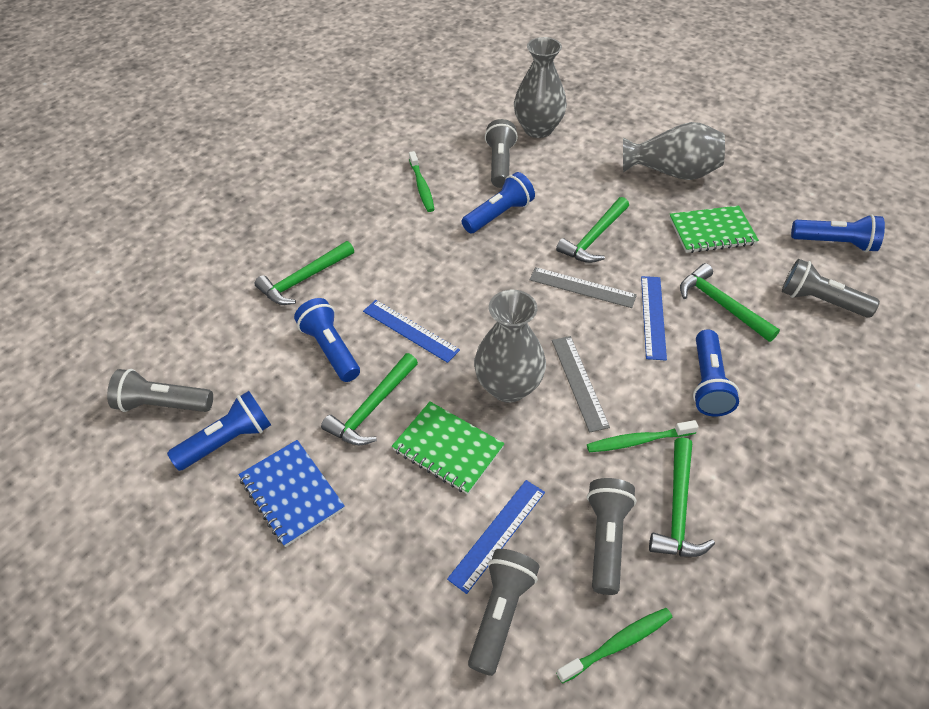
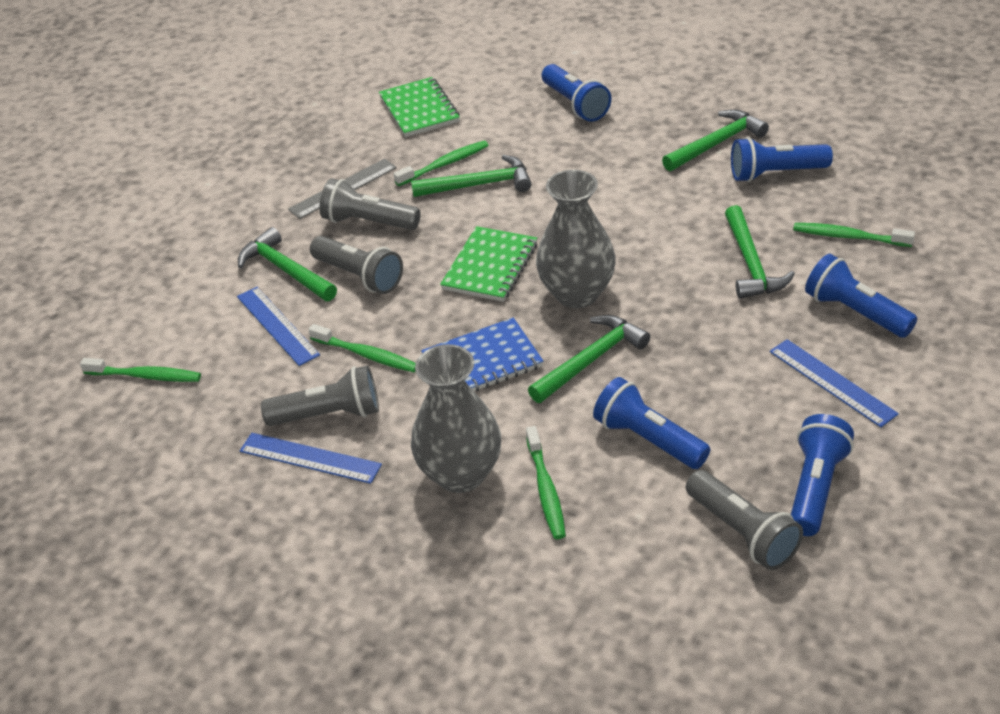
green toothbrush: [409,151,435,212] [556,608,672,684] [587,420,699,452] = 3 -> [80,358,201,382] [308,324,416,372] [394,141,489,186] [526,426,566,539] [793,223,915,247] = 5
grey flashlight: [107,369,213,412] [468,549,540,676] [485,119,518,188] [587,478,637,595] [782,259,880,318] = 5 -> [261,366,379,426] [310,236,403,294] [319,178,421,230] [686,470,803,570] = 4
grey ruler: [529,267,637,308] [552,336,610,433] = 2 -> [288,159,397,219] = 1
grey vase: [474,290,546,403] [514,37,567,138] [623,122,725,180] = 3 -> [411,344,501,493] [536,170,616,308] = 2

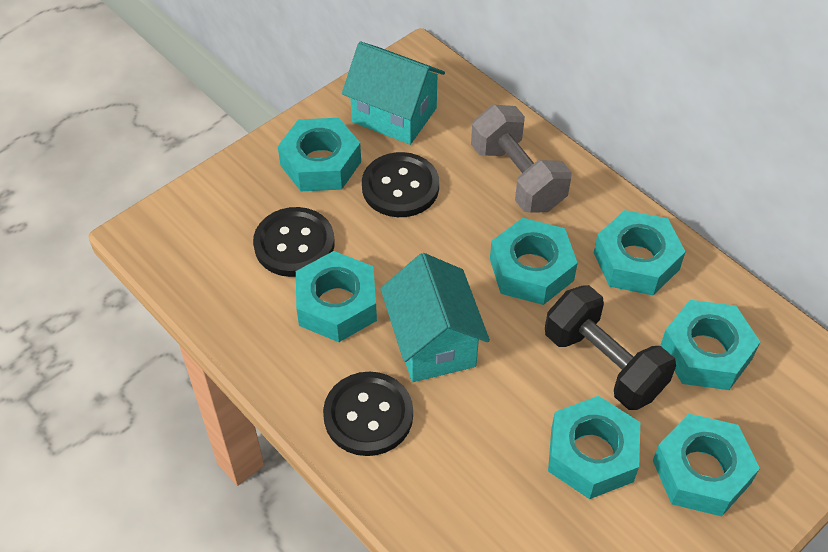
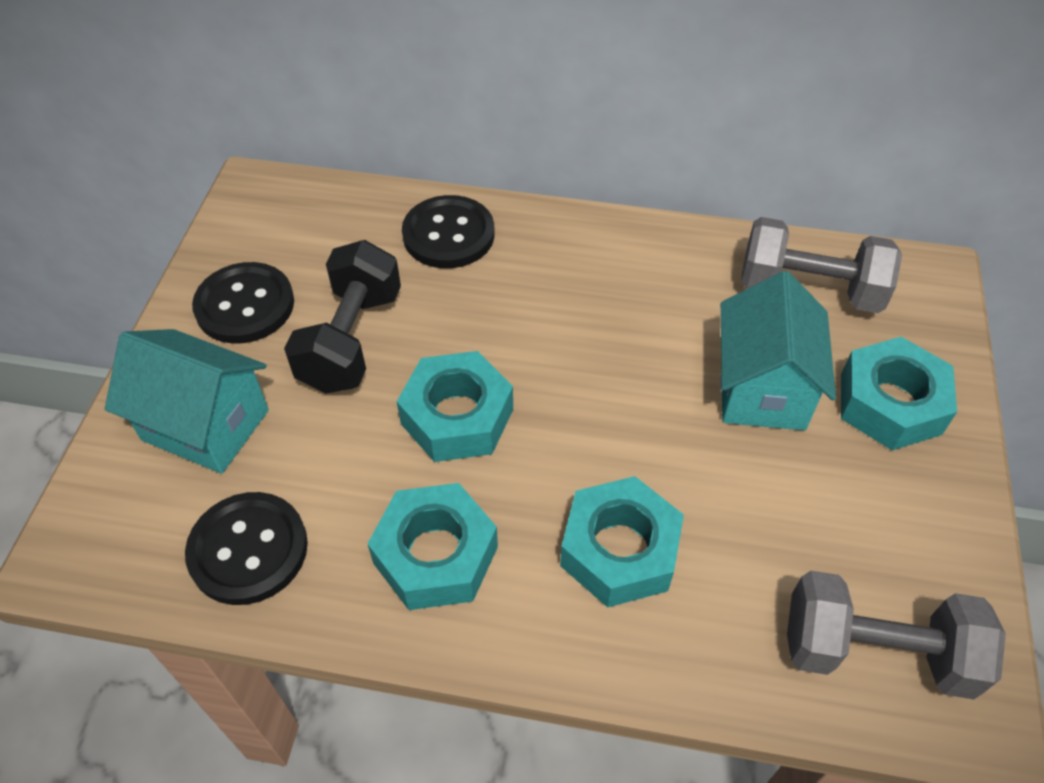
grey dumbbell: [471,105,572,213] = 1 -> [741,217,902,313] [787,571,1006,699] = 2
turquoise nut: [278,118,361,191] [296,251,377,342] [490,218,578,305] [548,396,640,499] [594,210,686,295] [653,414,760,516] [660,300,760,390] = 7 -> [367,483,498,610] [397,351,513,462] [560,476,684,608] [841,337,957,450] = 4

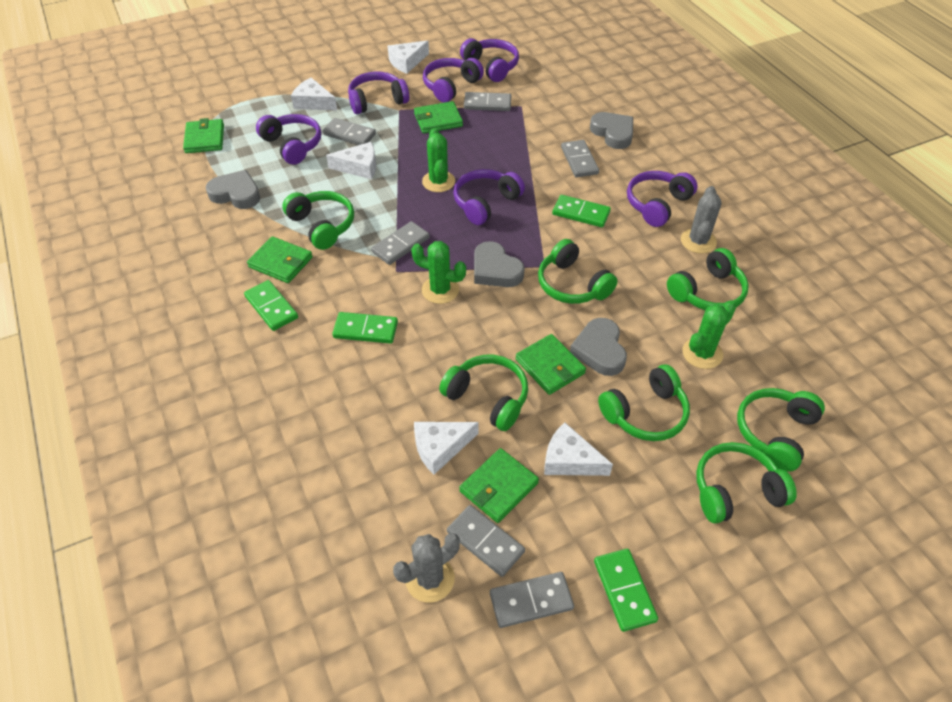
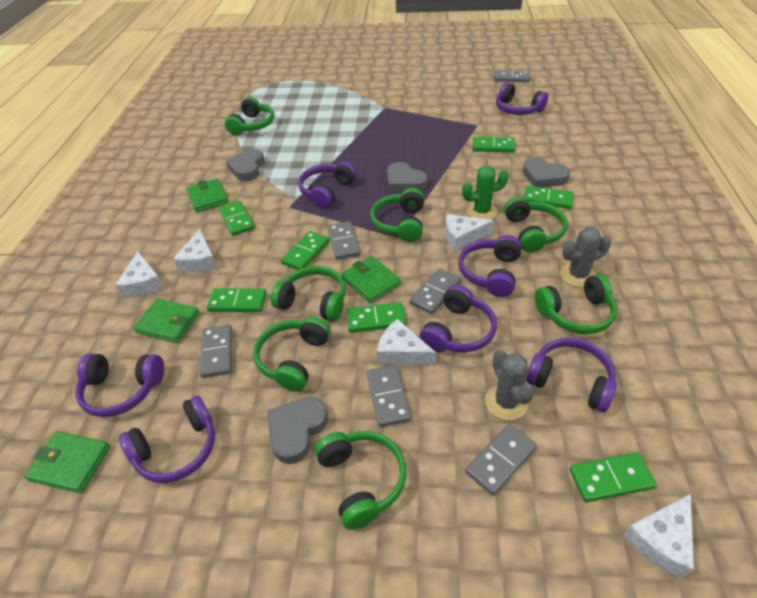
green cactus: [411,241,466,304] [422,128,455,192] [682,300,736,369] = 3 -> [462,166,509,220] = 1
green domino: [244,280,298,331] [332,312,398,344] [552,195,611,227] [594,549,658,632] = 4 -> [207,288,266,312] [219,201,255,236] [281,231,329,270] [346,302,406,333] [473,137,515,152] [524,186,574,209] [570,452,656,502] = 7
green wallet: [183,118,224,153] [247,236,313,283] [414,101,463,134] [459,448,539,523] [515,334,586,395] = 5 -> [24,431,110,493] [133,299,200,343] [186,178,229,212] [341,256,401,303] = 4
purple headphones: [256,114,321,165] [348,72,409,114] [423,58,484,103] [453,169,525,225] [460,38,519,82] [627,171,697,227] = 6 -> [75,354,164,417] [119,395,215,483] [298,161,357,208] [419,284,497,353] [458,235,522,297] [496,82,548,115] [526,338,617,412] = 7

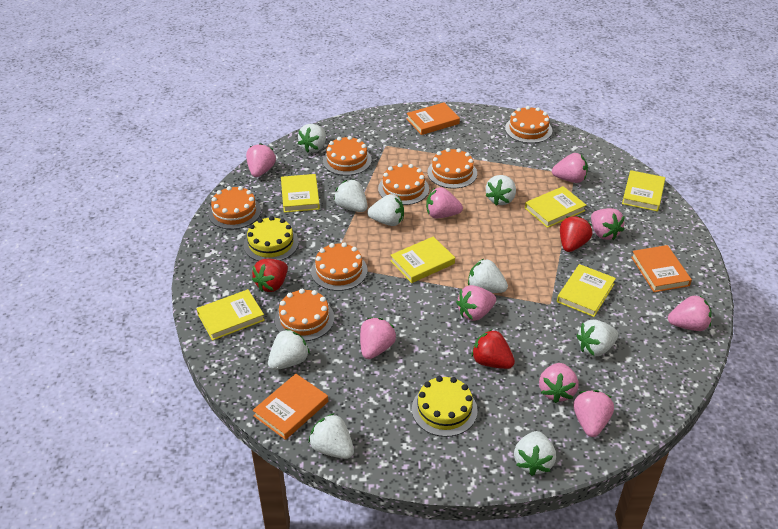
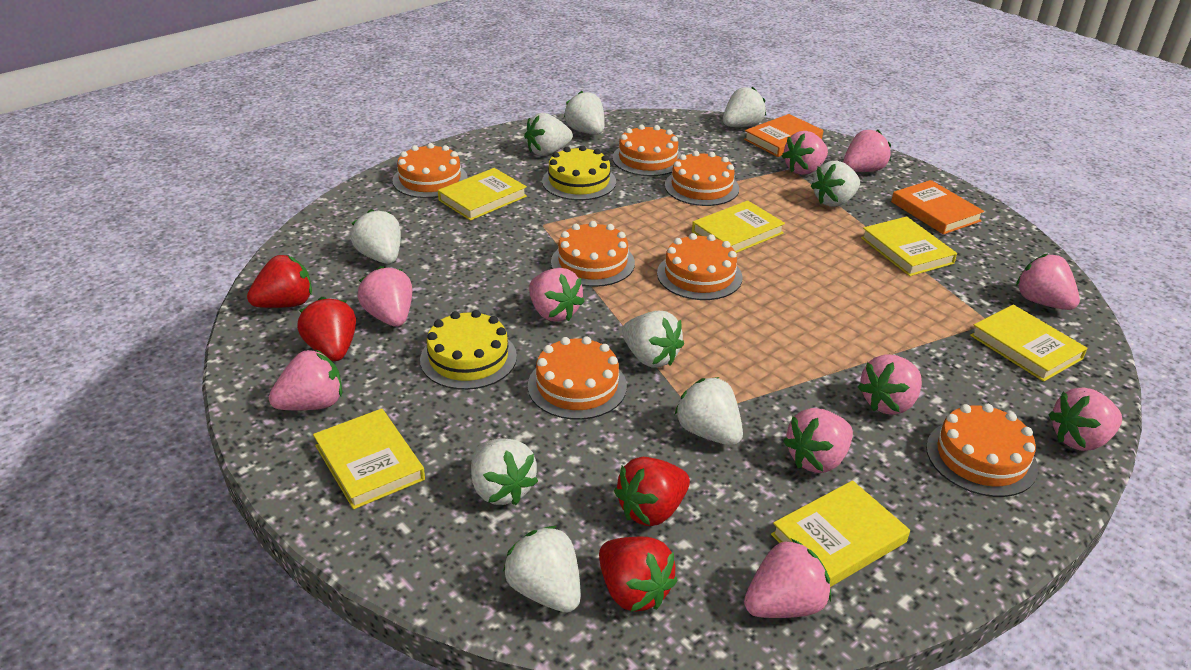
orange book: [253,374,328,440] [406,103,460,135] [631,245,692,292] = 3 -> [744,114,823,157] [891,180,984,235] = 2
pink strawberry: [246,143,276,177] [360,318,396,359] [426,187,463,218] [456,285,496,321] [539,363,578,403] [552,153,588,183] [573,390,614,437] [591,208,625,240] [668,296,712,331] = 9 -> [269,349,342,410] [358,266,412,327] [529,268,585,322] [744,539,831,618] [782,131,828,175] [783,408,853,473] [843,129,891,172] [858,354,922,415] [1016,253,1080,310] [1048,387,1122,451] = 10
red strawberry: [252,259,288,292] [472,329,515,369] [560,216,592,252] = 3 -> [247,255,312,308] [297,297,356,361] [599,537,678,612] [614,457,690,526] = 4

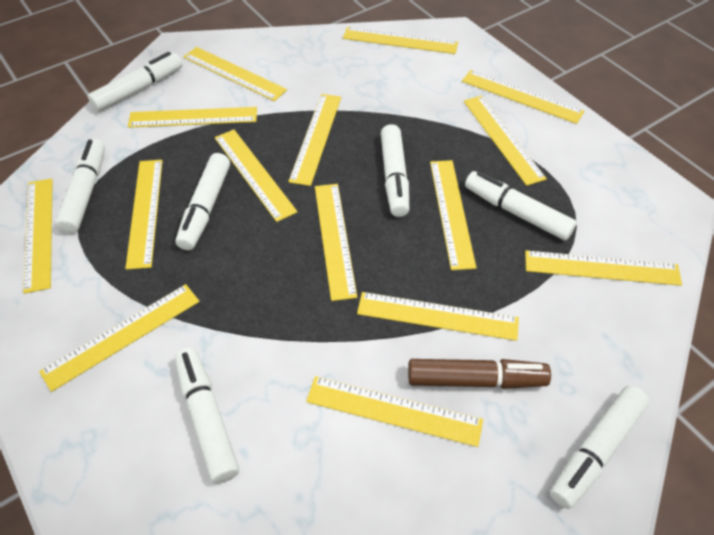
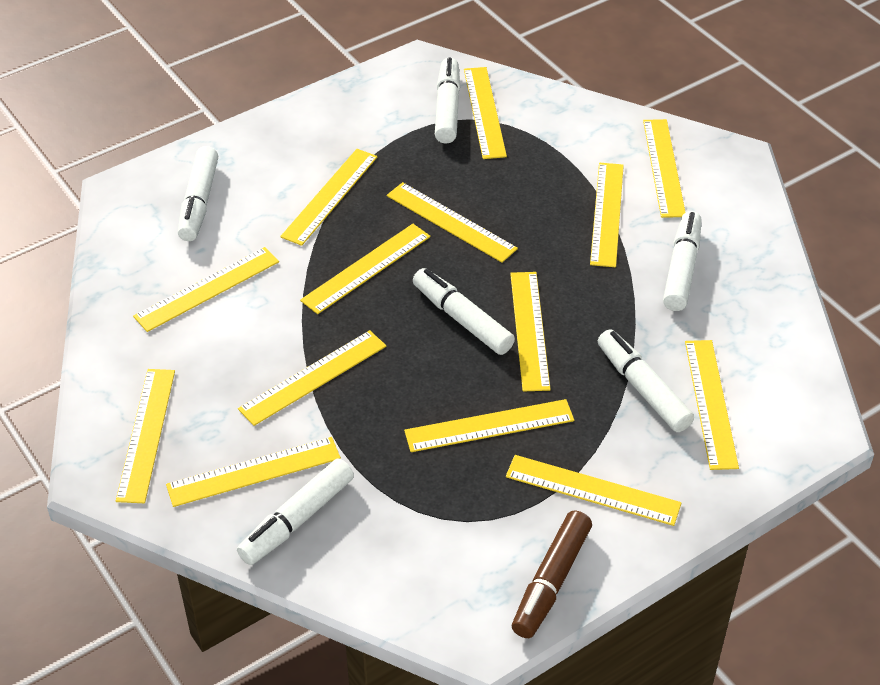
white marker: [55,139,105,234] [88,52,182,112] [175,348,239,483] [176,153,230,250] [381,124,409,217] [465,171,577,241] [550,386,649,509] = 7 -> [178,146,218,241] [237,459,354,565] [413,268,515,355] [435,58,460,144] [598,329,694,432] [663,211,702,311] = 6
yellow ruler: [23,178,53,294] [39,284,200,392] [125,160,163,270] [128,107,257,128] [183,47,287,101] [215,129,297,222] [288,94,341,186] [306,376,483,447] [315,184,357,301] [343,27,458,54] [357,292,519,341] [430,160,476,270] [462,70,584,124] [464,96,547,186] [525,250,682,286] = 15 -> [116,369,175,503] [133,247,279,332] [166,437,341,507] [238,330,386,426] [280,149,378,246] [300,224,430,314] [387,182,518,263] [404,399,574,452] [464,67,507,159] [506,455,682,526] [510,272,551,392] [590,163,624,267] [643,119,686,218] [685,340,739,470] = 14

### WHAT YOU ARE ASKED TO DO
Without the pictures, write out every line above exactly as it appears.

### YOUR SOLUTION
green toothbrush: [409,151,435,212] [556,608,672,684] [587,420,699,452] = 3 -> [80,358,201,382] [308,324,416,372] [394,141,489,186] [526,426,566,539] [793,223,915,247] = 5
grey flashlight: [107,369,213,412] [468,549,540,676] [485,119,518,188] [587,478,637,595] [782,259,880,318] = 5 -> [261,366,379,426] [310,236,403,294] [319,178,421,230] [686,470,803,570] = 4
grey ruler: [529,267,637,308] [552,336,610,433] = 2 -> [288,159,397,219] = 1
grey vase: [474,290,546,403] [514,37,567,138] [623,122,725,180] = 3 -> [411,344,501,493] [536,170,616,308] = 2

grey dumbbell: [471,105,572,213] = 1 -> [741,217,902,313] [787,571,1006,699] = 2
turquoise nut: [278,118,361,191] [296,251,377,342] [490,218,578,305] [548,396,640,499] [594,210,686,295] [653,414,760,516] [660,300,760,390] = 7 -> [367,483,498,610] [397,351,513,462] [560,476,684,608] [841,337,957,450] = 4

green cactus: [411,241,466,304] [422,128,455,192] [682,300,736,369] = 3 -> [462,166,509,220] = 1
green domino: [244,280,298,331] [332,312,398,344] [552,195,611,227] [594,549,658,632] = 4 -> [207,288,266,312] [219,201,255,236] [281,231,329,270] [346,302,406,333] [473,137,515,152] [524,186,574,209] [570,452,656,502] = 7
green wallet: [183,118,224,153] [247,236,313,283] [414,101,463,134] [459,448,539,523] [515,334,586,395] = 5 -> [24,431,110,493] [133,299,200,343] [186,178,229,212] [341,256,401,303] = 4
purple headphones: [256,114,321,165] [348,72,409,114] [423,58,484,103] [453,169,525,225] [460,38,519,82] [627,171,697,227] = 6 -> [75,354,164,417] [119,395,215,483] [298,161,357,208] [419,284,497,353] [458,235,522,297] [496,82,548,115] [526,338,617,412] = 7

orange book: [253,374,328,440] [406,103,460,135] [631,245,692,292] = 3 -> [744,114,823,157] [891,180,984,235] = 2
pink strawberry: [246,143,276,177] [360,318,396,359] [426,187,463,218] [456,285,496,321] [539,363,578,403] [552,153,588,183] [573,390,614,437] [591,208,625,240] [668,296,712,331] = 9 -> [269,349,342,410] [358,266,412,327] [529,268,585,322] [744,539,831,618] [782,131,828,175] [783,408,853,473] [843,129,891,172] [858,354,922,415] [1016,253,1080,310] [1048,387,1122,451] = 10
red strawberry: [252,259,288,292] [472,329,515,369] [560,216,592,252] = 3 -> [247,255,312,308] [297,297,356,361] [599,537,678,612] [614,457,690,526] = 4

white marker: [55,139,105,234] [88,52,182,112] [175,348,239,483] [176,153,230,250] [381,124,409,217] [465,171,577,241] [550,386,649,509] = 7 -> [178,146,218,241] [237,459,354,565] [413,268,515,355] [435,58,460,144] [598,329,694,432] [663,211,702,311] = 6
yellow ruler: [23,178,53,294] [39,284,200,392] [125,160,163,270] [128,107,257,128] [183,47,287,101] [215,129,297,222] [288,94,341,186] [306,376,483,447] [315,184,357,301] [343,27,458,54] [357,292,519,341] [430,160,476,270] [462,70,584,124] [464,96,547,186] [525,250,682,286] = 15 -> [116,369,175,503] [133,247,279,332] [166,437,341,507] [238,330,386,426] [280,149,378,246] [300,224,430,314] [387,182,518,263] [404,399,574,452] [464,67,507,159] [506,455,682,526] [510,272,551,392] [590,163,624,267] [643,119,686,218] [685,340,739,470] = 14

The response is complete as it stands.